Problem description |
Search term "blue": please copy every line of the records below that contains it.

**** Supplied information ****

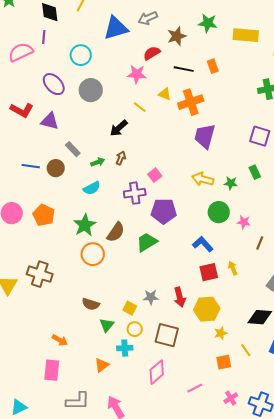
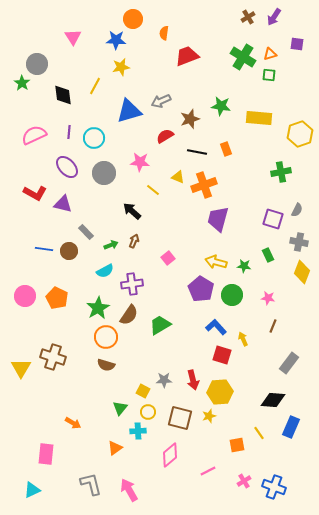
purple line: (44, 37) -> (69, 132), moved
pink star: (137, 74) -> (140, 162), moved
black arrow: (119, 128) -> (132, 211), turned 84
purple cross: (135, 193) -> (132, 284), moved
purple pentagon: (164, 211) -> (201, 289), moved, turned 30
pink star: (244, 222) -> (268, 298), moved
yellow arrow: (233, 268) -> (243, 339), moved
red square: (209, 272) -> (222, 355), turned 30
brown semicircle: (91, 304) -> (106, 365), moved
yellow star: (221, 333) -> (209, 416), moved
pink rectangle: (52, 370) -> (46, 454), moved
gray L-shape: (78, 401) -> (91, 484), turned -105

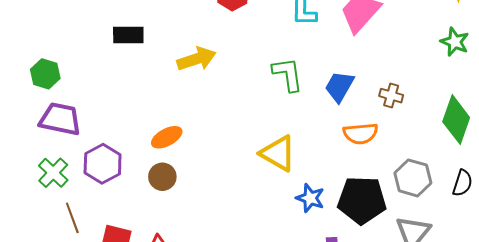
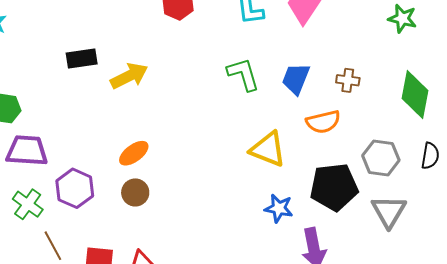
yellow arrow: (196, 59) -> (129, 76), moved
yellow triangle: (278, 153) -> (268, 149), moved
blue star: (310, 198) -> (279, 208), moved

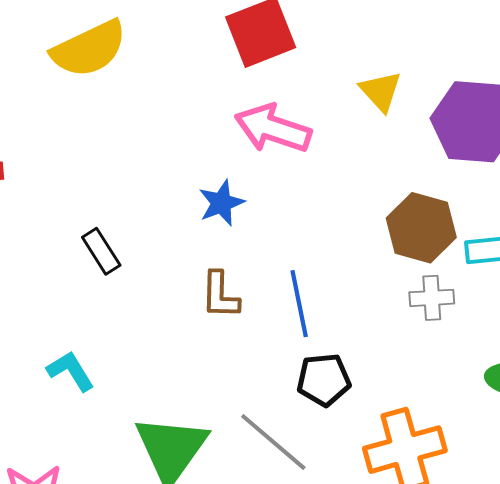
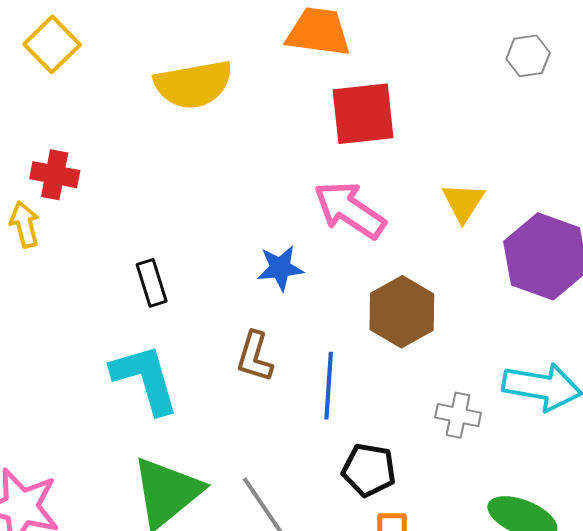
brown hexagon: (421, 228) -> (402, 312), moved
cyan L-shape: (71, 371) -> (145, 379), moved, size x1.6
black pentagon: (324, 380) -> (369, 470), moved

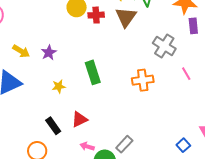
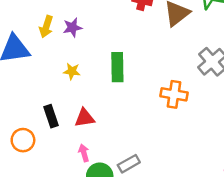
yellow arrow: (21, 51) -> (46, 27), moved, turned 60
pink arrow: (87, 146) -> (84, 153), turned 40

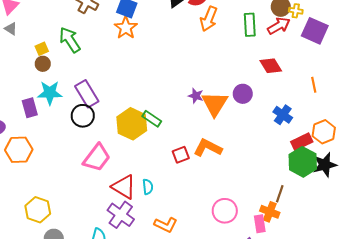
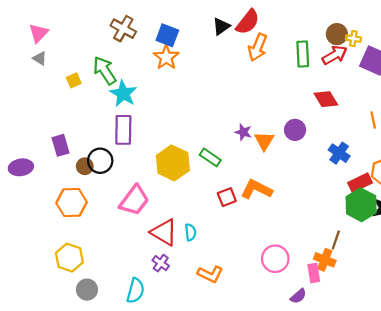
brown circle: (43, 64) -> (85, 166), moved
cyan star: (50, 93) -> (123, 94), moved, turned 30
purple rectangle: (87, 94) -> (123, 130), turned 32
orange triangle: (215, 104) -> (264, 141), size x0.7
black circle: (83, 116) -> (100, 161), moved
green rectangle: (152, 119) -> (210, 157), moved
orange hexagon: (19, 150) -> (72, 203), moved
purple cross: (121, 215) -> (161, 263), size x0.6

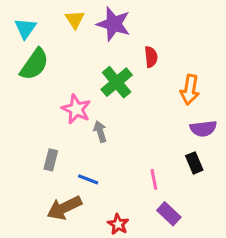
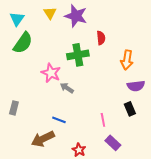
green cross: (117, 82) -> (78, 55), turned 30
gray arrow: (100, 132) -> (67, 88), turned -40
gray rectangle: (51, 160) -> (14, 108), moved

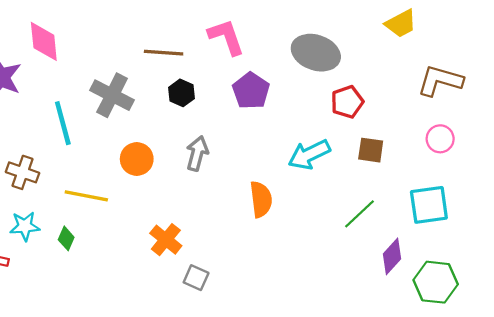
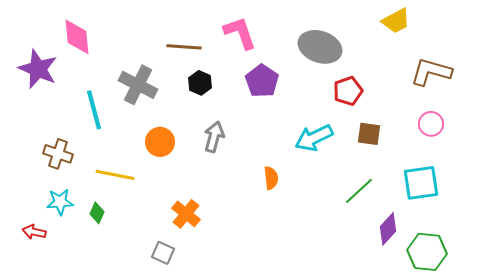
orange semicircle: (261, 199) -> (271, 178), size x0.7
gray square: (196, 278) -> (163, 253), moved

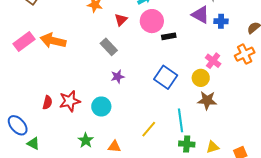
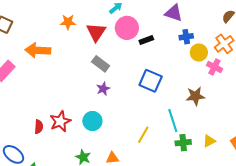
red triangle: (121, 20) -> (96, 32), size x1.5
blue cross: (221, 21) -> (186, 37), moved
orange arrow: (53, 41) -> (38, 50), moved
gray rectangle: (109, 47) -> (101, 64), moved
pink cross: (213, 61) -> (214, 67), moved
yellow circle: (201, 78) -> (199, 53), moved

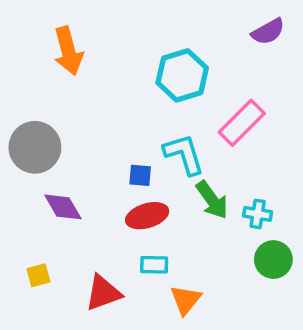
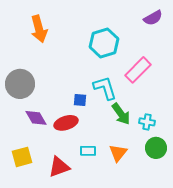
red ellipse: (147, 216) -> (66, 123), moved
yellow square: (38, 275) -> (22, 157), size x1.5
orange triangle: (186, 300) -> (118, 153), moved

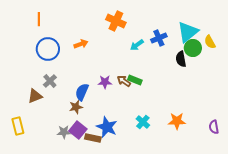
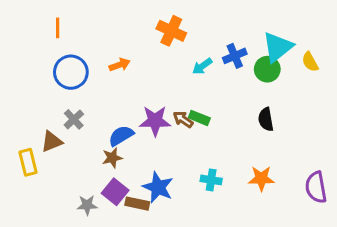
green circle: (193, 48) -> (267, 69), moved
black semicircle: (181, 59) -> (266, 119), moved
purple star: (105, 82) -> (155, 121), size x1.5
blue semicircle: (82, 92) -> (121, 136), turned 36
cyan cross: (143, 122) -> (211, 180), turned -32
yellow rectangle: (18, 126) -> (28, 162), moved
purple semicircle: (214, 127) -> (316, 187), size x1.5
gray star: (64, 132) -> (87, 205), moved

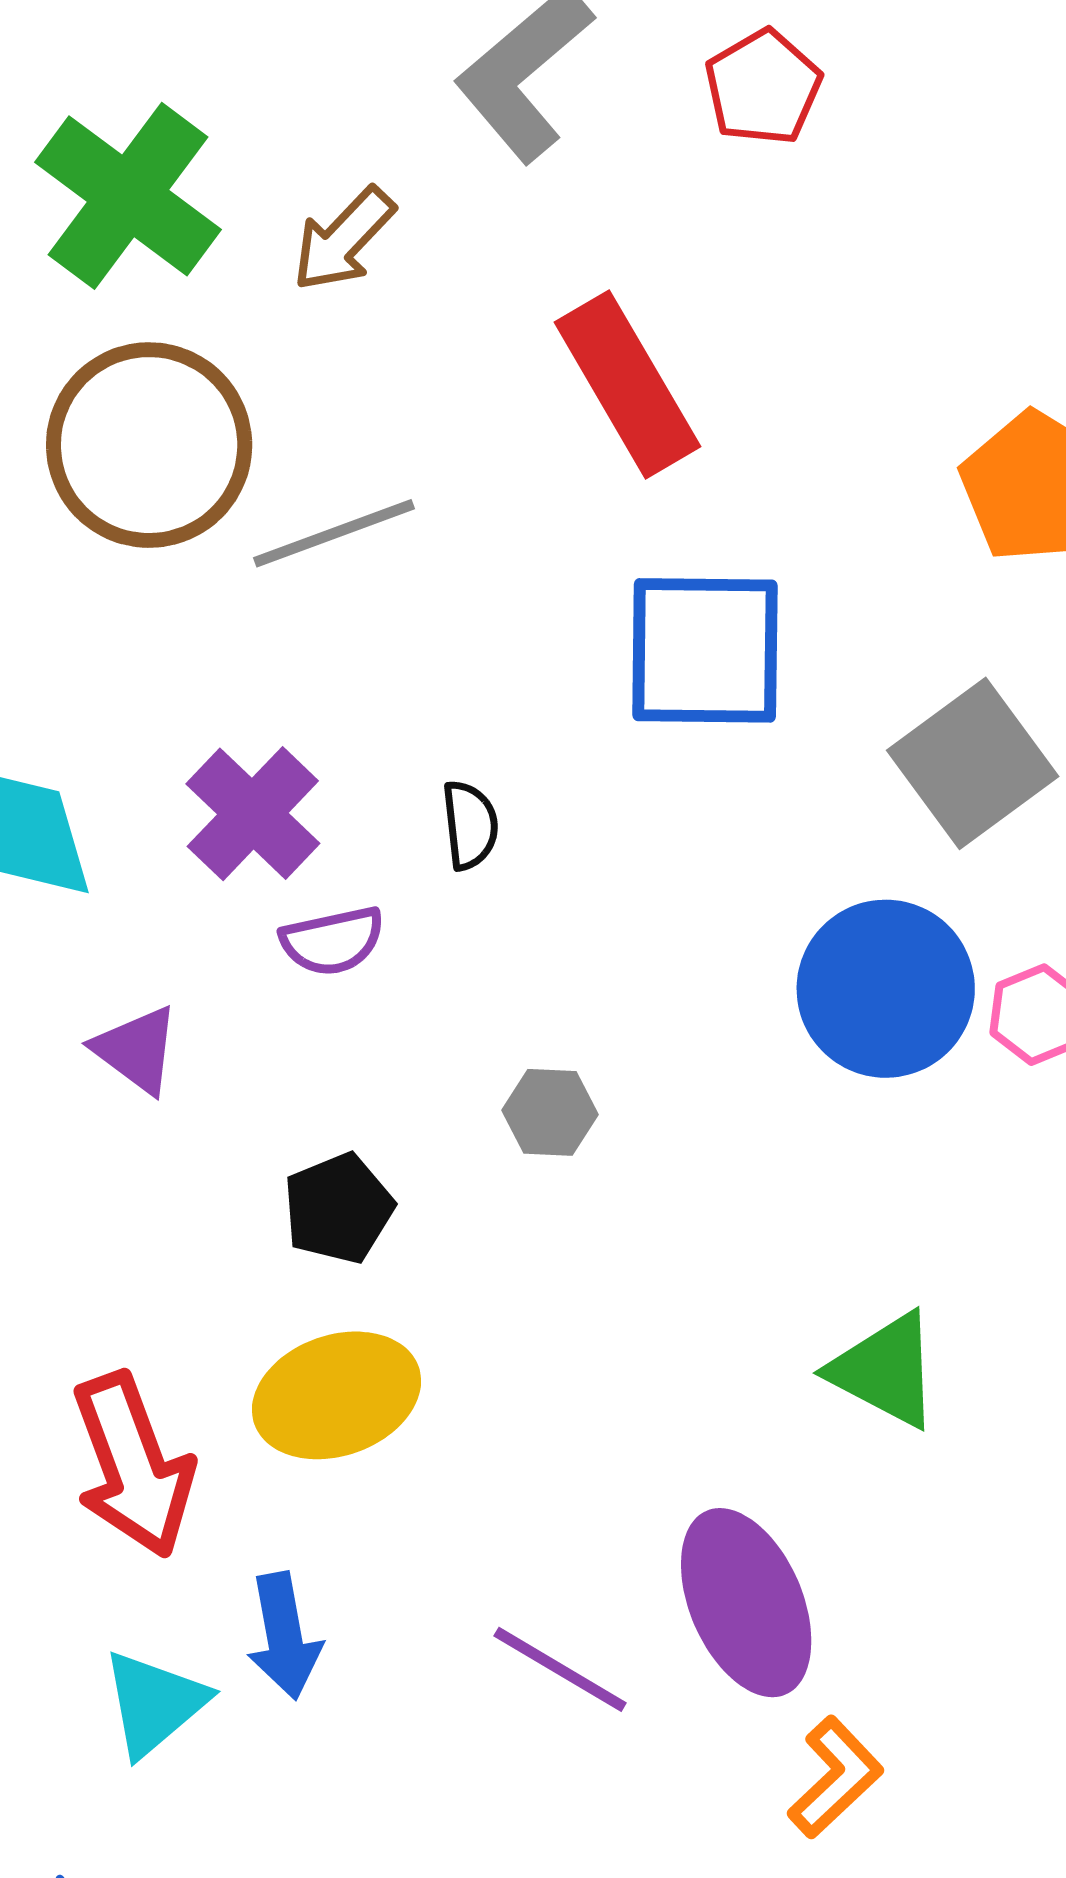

****

Task answer |
blue star: (310, 198) -> (279, 208), moved
blue cross: (221, 21) -> (186, 37), moved
blue semicircle: (82, 92) -> (121, 136), turned 36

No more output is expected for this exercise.